**Work request:** Starting with the line that contains "grey house [175,281,279,378]" and ending with the final line of the data below, print those lines exactly and nothing else.

**Provided information:**
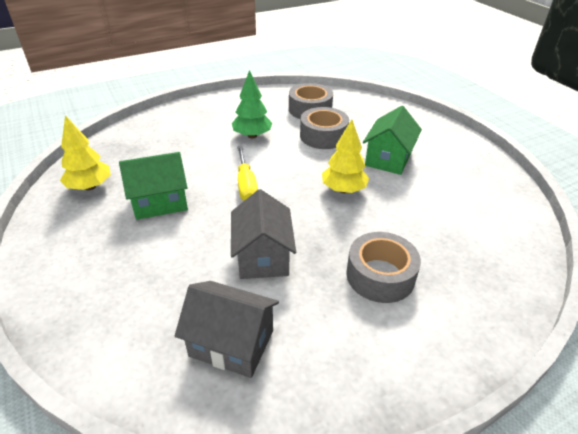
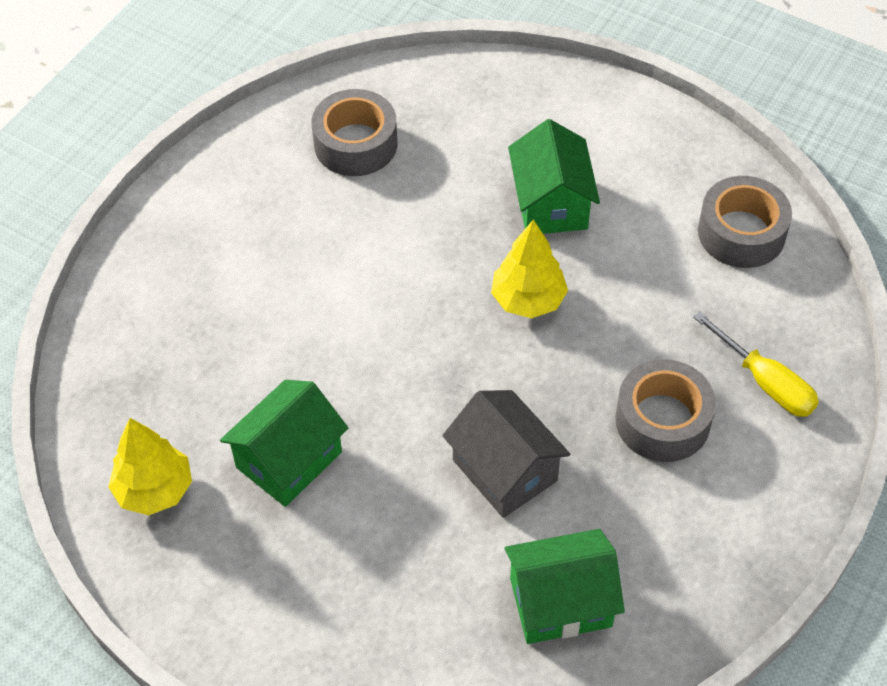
camera: 30 degrees left, 15 degrees up
grey house [175,281,279,378] -> green house [504,529,625,644]
green tree [232,70,272,138] -> none
yellow screwdriver [237,146,258,201] -> yellow screwdriver moved to [693,311,819,417]
grey tape [300,107,349,149] -> grey tape moved to [698,176,792,268]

**Reply:**
grey house [175,281,279,378] -> green house [504,529,625,644]
green tree [232,70,272,138] -> none
yellow screwdriver [237,146,258,201] -> yellow screwdriver moved to [693,311,819,417]
grey tape [300,107,349,149] -> grey tape moved to [698,176,792,268]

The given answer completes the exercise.